EXERCISE INSTRUCTIONS -> Print nothing but the lines below starting at the line that holds "R7: 43k (COIL, GATE) -> 43k (GATE, GND)" and ending at the line that holds "R1: 5.1k (0V, SEL0) -> 33k (0V, SEL0)", including both, each exactly as written.

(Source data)
----

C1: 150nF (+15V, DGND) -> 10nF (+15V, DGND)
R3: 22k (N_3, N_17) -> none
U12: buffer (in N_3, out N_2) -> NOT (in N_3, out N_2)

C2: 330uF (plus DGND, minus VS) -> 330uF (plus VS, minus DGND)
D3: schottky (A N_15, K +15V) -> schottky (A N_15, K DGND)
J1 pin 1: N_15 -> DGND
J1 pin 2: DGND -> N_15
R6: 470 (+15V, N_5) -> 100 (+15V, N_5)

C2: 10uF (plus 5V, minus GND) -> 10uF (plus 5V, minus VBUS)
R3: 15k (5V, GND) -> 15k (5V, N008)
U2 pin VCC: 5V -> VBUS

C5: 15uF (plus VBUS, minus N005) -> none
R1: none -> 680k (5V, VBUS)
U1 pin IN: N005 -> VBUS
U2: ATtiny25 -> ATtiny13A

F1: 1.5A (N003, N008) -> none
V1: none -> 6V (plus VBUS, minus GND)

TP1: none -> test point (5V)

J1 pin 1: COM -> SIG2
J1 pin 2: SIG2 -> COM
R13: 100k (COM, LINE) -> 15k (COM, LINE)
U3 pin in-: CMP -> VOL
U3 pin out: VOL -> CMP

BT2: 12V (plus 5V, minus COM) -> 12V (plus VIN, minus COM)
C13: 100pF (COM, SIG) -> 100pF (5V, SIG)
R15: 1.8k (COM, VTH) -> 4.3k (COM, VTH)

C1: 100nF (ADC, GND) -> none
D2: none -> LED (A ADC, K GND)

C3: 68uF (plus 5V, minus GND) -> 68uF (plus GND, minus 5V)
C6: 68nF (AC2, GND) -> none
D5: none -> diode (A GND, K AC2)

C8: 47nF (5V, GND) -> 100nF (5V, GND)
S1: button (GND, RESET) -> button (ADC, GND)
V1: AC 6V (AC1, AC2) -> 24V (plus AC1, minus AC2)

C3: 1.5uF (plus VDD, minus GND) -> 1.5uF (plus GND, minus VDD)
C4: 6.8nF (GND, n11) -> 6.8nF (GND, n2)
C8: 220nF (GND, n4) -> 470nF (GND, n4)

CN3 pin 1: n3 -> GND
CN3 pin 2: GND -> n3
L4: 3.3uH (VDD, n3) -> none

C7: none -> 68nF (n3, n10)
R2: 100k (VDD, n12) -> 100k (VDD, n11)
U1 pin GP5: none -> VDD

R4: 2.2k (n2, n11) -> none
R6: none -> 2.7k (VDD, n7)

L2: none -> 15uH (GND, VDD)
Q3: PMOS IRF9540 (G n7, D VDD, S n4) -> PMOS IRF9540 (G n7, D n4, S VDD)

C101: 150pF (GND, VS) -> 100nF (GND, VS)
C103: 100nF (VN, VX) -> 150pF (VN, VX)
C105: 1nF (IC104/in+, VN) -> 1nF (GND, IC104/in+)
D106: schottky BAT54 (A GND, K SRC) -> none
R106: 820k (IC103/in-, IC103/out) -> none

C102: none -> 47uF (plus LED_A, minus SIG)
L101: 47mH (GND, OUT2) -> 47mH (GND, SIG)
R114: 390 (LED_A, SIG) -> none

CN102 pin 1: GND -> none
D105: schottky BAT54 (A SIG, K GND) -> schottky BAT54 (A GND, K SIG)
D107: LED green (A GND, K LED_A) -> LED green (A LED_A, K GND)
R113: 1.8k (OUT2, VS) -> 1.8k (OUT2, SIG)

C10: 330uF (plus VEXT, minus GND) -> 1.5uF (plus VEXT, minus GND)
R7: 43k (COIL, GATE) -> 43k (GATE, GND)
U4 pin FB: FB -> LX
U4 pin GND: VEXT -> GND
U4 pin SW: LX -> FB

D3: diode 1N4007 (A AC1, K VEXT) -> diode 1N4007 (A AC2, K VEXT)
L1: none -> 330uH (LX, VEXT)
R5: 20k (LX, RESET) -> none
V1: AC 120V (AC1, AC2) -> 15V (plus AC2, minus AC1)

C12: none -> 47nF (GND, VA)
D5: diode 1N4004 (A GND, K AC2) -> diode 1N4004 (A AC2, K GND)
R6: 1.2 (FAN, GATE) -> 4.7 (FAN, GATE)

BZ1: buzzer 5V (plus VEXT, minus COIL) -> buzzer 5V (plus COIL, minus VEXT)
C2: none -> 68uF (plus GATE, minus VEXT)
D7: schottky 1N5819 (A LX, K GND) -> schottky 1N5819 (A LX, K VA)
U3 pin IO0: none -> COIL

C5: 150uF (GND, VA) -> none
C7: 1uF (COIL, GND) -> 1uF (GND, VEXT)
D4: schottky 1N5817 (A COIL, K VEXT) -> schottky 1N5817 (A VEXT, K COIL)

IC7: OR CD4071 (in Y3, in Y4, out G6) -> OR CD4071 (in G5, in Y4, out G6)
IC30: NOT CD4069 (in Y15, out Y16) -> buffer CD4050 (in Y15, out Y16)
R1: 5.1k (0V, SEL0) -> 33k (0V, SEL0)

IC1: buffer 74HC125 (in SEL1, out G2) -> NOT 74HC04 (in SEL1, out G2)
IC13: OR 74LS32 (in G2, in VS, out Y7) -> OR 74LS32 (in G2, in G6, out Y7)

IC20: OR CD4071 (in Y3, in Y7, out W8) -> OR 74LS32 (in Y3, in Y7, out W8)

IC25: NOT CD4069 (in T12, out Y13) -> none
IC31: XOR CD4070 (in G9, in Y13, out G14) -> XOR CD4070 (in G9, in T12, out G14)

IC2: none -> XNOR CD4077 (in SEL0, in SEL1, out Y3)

----

YOUR RESPONSE ->
R7: 43k (COIL, GATE) -> 43k (GATE, GND)
U4 pin FB: FB -> LX
U4 pin GND: VEXT -> GND
U4 pin SW: LX -> FB

D3: diode 1N4007 (A AC1, K VEXT) -> diode 1N4007 (A AC2, K VEXT)
L1: none -> 330uH (LX, VEXT)
R5: 20k (LX, RESET) -> none
V1: AC 120V (AC1, AC2) -> 15V (plus AC2, minus AC1)

C12: none -> 47nF (GND, VA)
D5: diode 1N4004 (A GND, K AC2) -> diode 1N4004 (A AC2, K GND)
R6: 1.2 (FAN, GATE) -> 4.7 (FAN, GATE)

BZ1: buzzer 5V (plus VEXT, minus COIL) -> buzzer 5V (plus COIL, minus VEXT)
C2: none -> 68uF (plus GATE, minus VEXT)
D7: schottky 1N5819 (A LX, K GND) -> schottky 1N5819 (A LX, K VA)
U3 pin IO0: none -> COIL

C5: 150uF (GND, VA) -> none
C7: 1uF (COIL, GND) -> 1uF (GND, VEXT)
D4: schottky 1N5817 (A COIL, K VEXT) -> schottky 1N5817 (A VEXT, K COIL)

IC7: OR CD4071 (in Y3, in Y4, out G6) -> OR CD4071 (in G5, in Y4, out G6)
IC30: NOT CD4069 (in Y15, out Y16) -> buffer CD4050 (in Y15, out Y16)
R1: 5.1k (0V, SEL0) -> 33k (0V, SEL0)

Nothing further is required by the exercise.